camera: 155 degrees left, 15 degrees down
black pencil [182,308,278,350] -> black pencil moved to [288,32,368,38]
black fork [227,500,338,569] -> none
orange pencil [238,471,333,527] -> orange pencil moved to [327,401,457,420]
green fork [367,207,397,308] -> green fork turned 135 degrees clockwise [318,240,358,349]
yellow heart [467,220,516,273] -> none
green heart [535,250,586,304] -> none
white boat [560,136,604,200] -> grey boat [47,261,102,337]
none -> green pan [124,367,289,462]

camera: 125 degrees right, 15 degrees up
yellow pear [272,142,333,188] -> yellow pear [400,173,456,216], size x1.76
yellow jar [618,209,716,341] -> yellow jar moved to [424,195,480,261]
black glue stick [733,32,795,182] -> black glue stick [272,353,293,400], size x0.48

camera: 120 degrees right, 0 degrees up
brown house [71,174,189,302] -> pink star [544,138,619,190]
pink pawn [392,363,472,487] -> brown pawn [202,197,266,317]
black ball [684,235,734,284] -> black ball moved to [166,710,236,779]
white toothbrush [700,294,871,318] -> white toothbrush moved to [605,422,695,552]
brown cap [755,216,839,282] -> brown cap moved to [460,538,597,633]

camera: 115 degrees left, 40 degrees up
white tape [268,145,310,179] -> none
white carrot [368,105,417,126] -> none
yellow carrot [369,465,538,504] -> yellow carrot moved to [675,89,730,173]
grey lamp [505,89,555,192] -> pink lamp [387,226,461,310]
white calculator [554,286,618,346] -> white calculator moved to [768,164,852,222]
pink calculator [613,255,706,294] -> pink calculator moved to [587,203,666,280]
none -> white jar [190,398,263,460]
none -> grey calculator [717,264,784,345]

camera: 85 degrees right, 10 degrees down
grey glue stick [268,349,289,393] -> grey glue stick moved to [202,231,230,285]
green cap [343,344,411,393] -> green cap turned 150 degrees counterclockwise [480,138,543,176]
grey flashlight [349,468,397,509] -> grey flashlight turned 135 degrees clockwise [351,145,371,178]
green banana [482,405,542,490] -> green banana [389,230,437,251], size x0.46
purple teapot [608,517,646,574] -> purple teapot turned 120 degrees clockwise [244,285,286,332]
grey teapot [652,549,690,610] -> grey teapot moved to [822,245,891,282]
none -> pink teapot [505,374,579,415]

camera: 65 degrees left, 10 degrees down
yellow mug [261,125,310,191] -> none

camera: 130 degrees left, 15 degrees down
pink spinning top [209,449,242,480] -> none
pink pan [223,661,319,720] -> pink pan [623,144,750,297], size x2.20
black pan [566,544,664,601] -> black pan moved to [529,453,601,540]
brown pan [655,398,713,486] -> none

- **Action item**
Would you output, unchanged, each line from the start of the records to the line that holds "green fork [367,207,397,308]", both included and nothing else?

- **Completed exercise**
camera: 155 degrees left, 15 degrees down
black pencil [182,308,278,350] -> black pencil moved to [288,32,368,38]
black fork [227,500,338,569] -> none
orange pencil [238,471,333,527] -> orange pencil moved to [327,401,457,420]
green fork [367,207,397,308] -> green fork turned 135 degrees clockwise [318,240,358,349]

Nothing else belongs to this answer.